WORK TASK:
State the number of lines in the material below that hold "noir", and add nothing to it.

DATA:
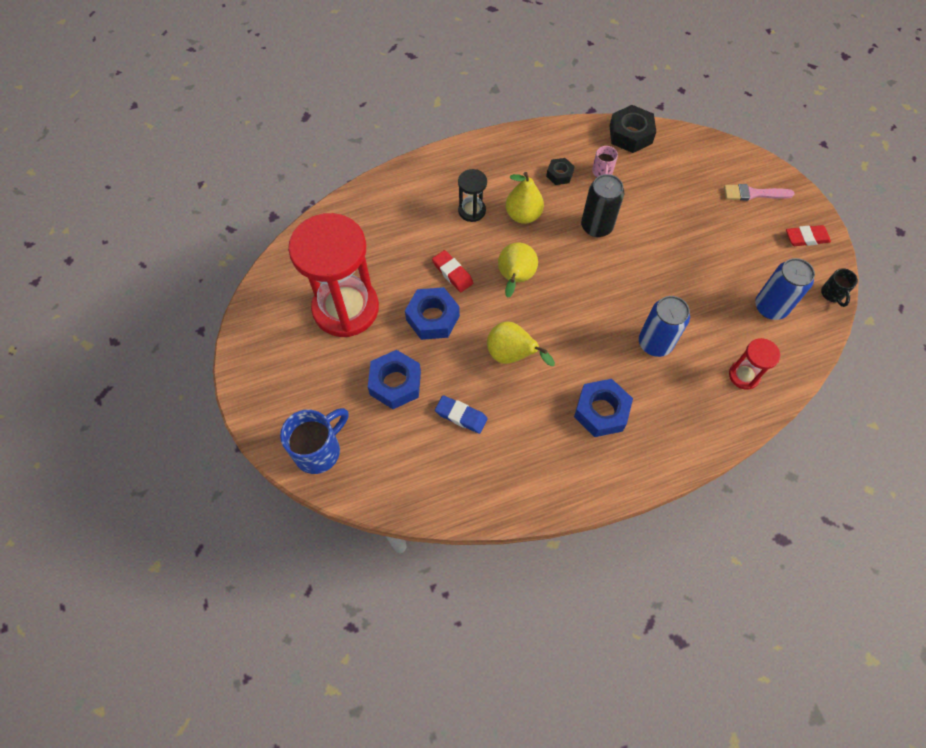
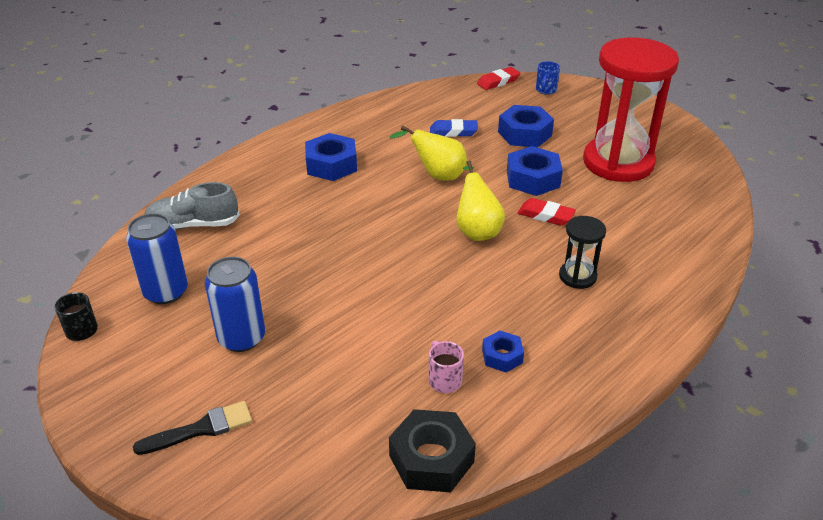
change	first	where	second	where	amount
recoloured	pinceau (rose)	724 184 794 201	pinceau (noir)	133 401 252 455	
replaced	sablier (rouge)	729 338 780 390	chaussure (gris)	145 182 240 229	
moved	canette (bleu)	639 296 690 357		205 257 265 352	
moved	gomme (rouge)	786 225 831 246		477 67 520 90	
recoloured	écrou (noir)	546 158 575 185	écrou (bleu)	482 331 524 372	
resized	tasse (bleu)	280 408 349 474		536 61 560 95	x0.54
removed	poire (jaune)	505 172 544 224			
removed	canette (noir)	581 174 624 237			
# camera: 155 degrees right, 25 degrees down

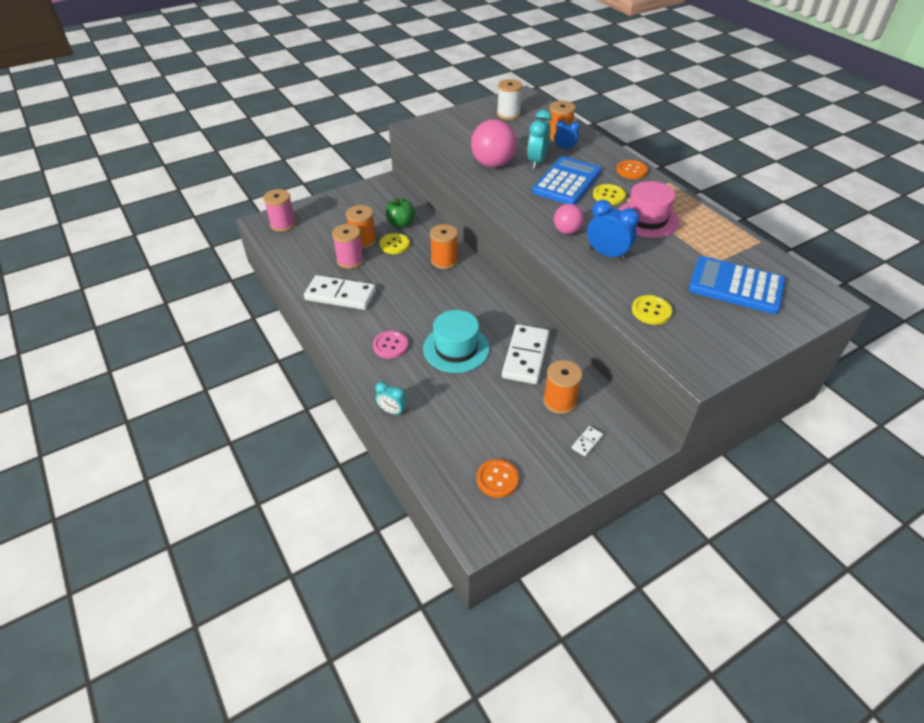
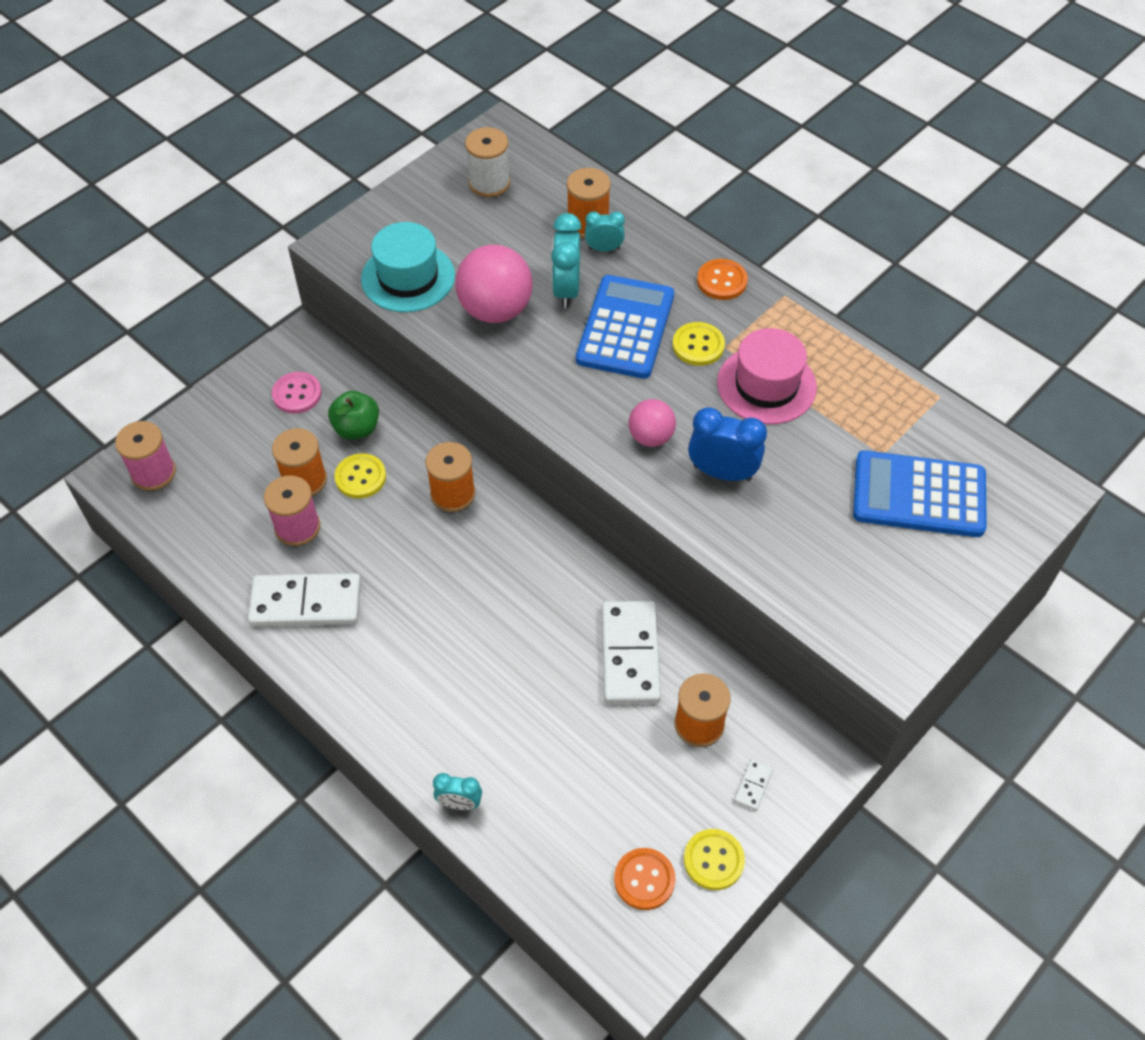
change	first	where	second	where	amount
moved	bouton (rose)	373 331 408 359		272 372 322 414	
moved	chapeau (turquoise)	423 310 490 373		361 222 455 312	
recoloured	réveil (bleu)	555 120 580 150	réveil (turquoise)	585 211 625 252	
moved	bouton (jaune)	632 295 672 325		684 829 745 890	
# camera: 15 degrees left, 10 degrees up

EXERCISE RESULT:
3